■ INPUT
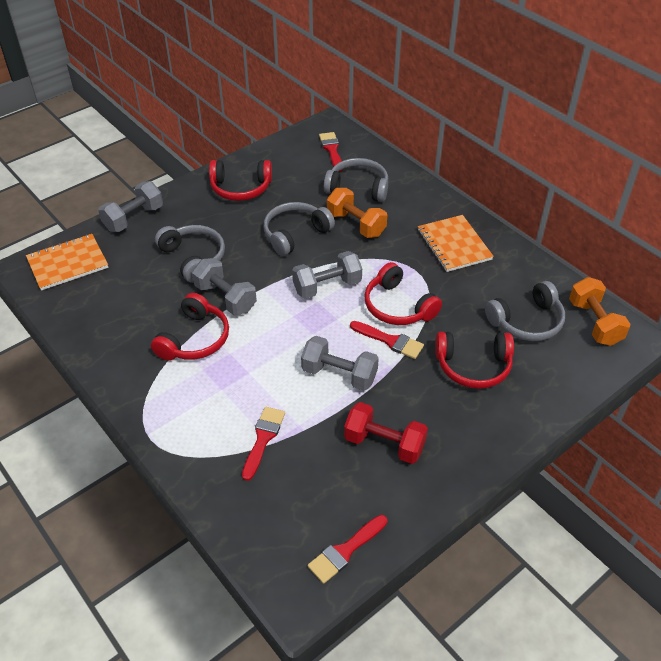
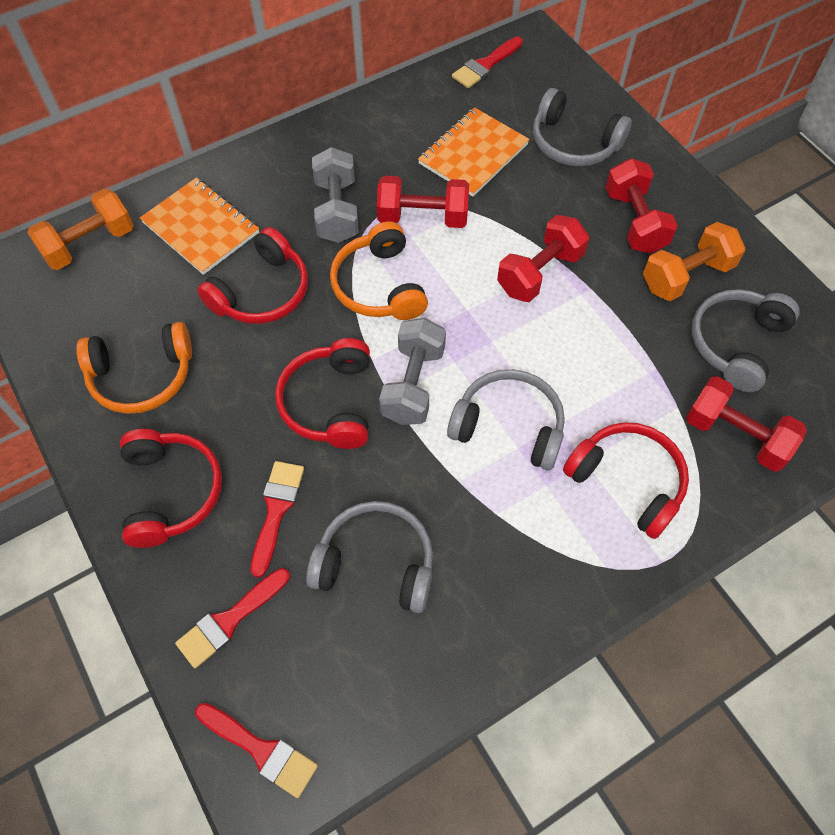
grey dumbbell: 4 -> 2
orange headphones: 0 -> 2
red dumbbell: 1 -> 4

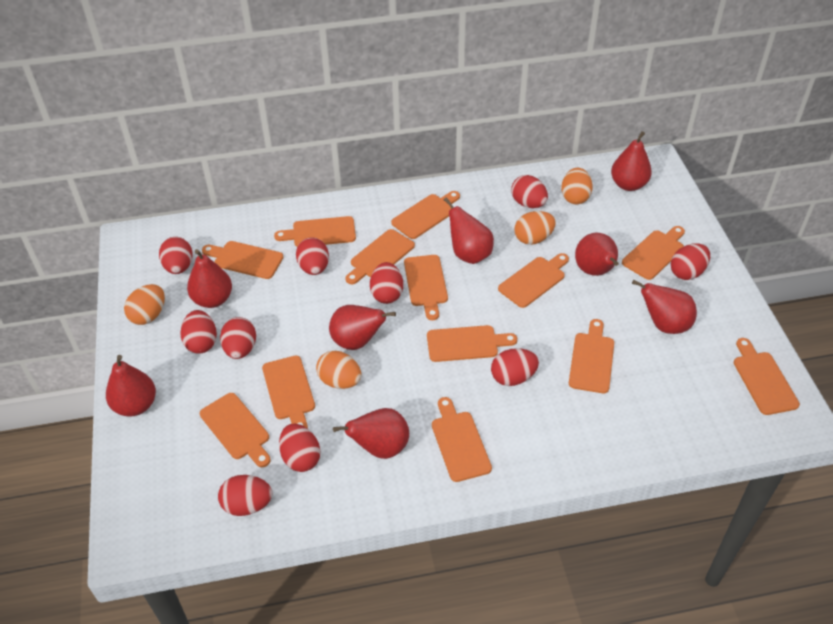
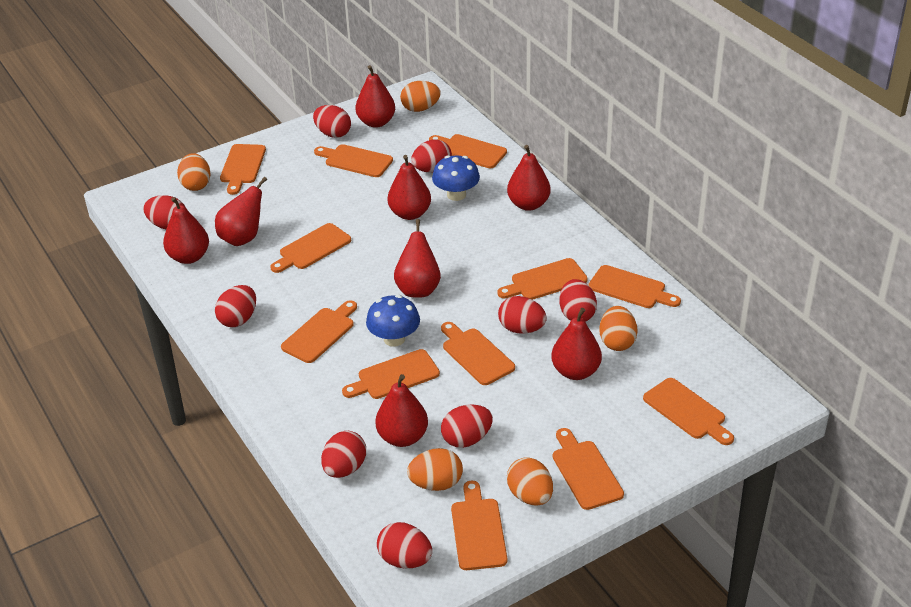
blue mushroom: 0 -> 2
orange cutting board: 13 -> 12
orange egg: 4 -> 5
red egg: 10 -> 9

■ EXERCISE DIRECTIONS
Set each line of the records down exactly, leaving every picture out.

■ EXERCISE SOLUTION
grey dumbbell: 4 -> 2
orange headphones: 0 -> 2
red dumbbell: 1 -> 4

blue mushroom: 0 -> 2
orange cutting board: 13 -> 12
orange egg: 4 -> 5
red egg: 10 -> 9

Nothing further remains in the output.